> [Version difference data]
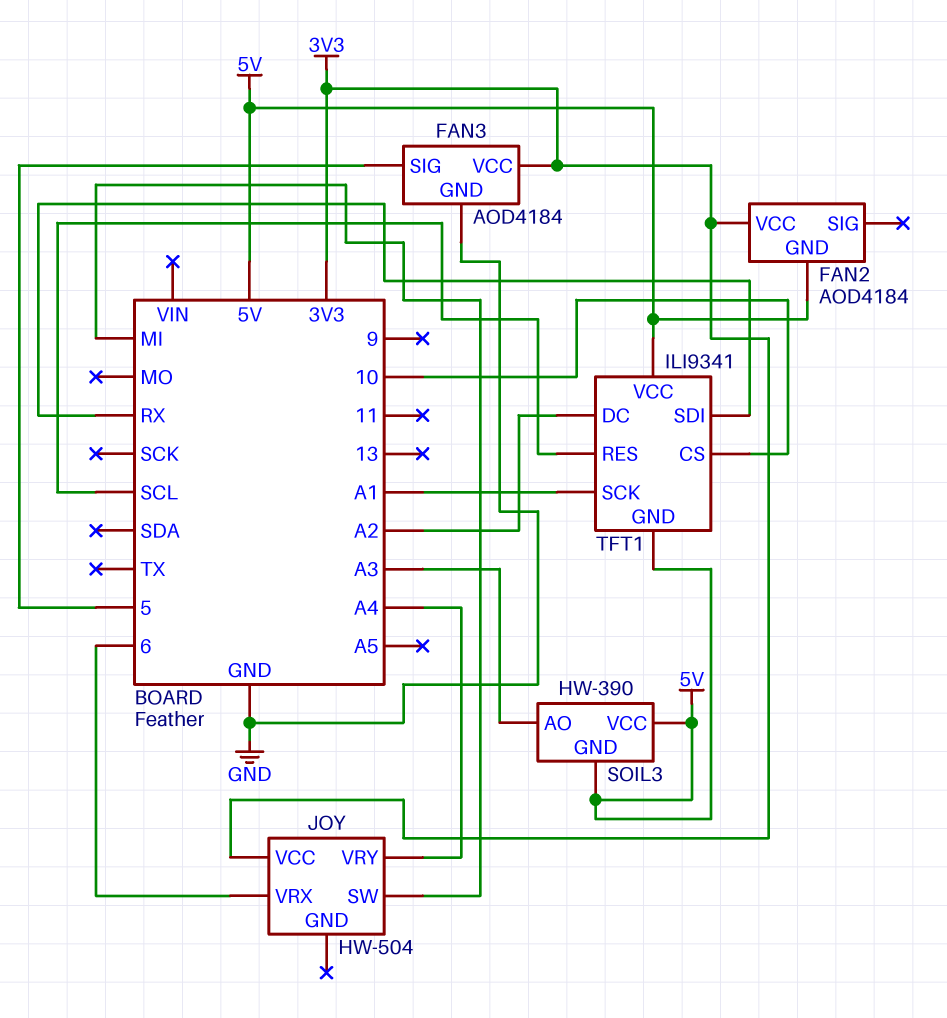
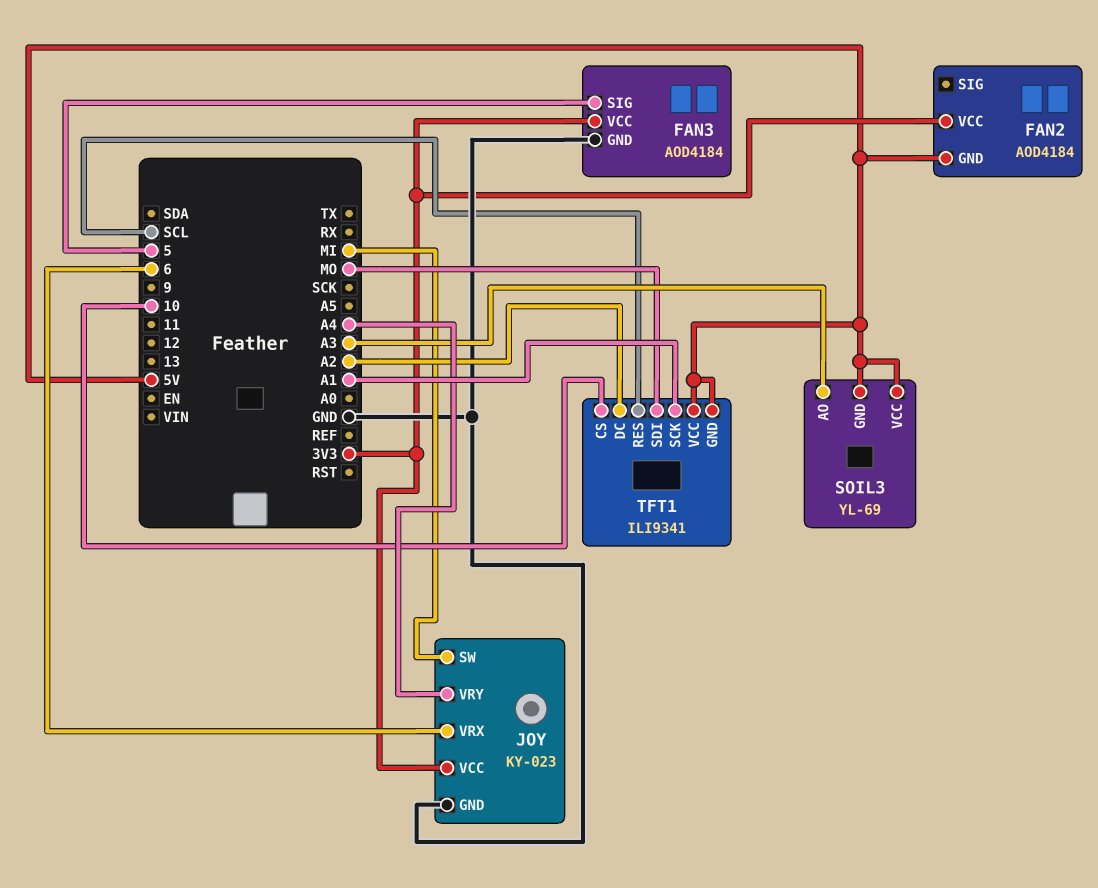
JOY: HW-504 -> KY-023
JOY pin GND: none -> GND
SOIL3: HW-390 -> YL-69
TFT1 pin SDI: RX -> MO

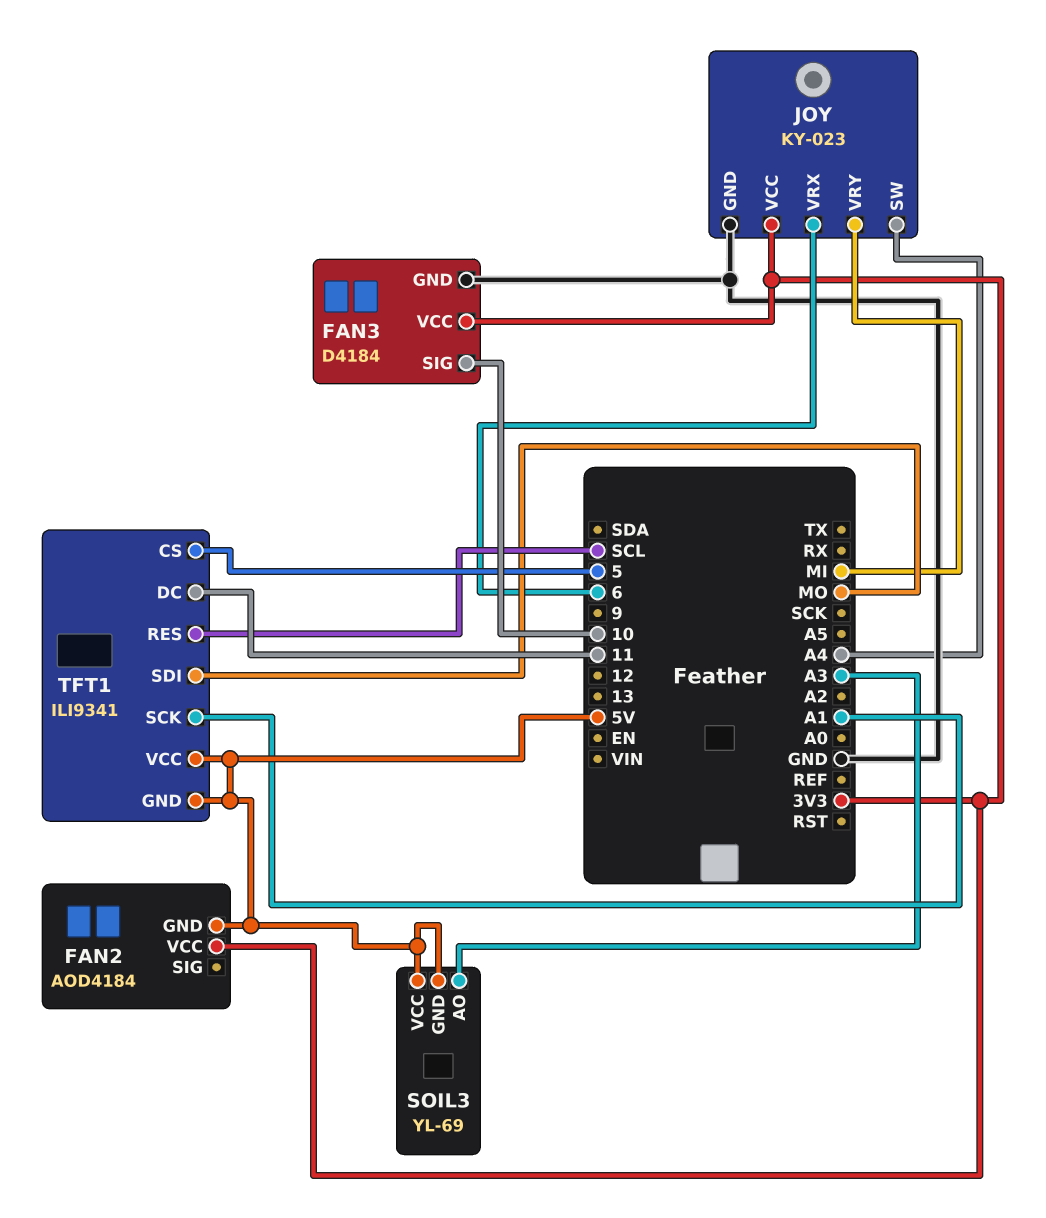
FAN3: AOD4184 -> D4184
FAN3 pin SIG: 5 -> 10
JOY pin SW: MI -> A4
JOY pin VRY: A4 -> MI
TFT1 pin CS: 10 -> 5
TFT1 pin DC: A2 -> 11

> [Task directions] Every line from the one with "FAN3: AOD4184 -> D4184" to the end of the records above should be returned exactly, and no other lines.

> [The completed task]
FAN3: AOD4184 -> D4184
FAN3 pin SIG: 5 -> 10
JOY pin SW: MI -> A4
JOY pin VRY: A4 -> MI
TFT1 pin CS: 10 -> 5
TFT1 pin DC: A2 -> 11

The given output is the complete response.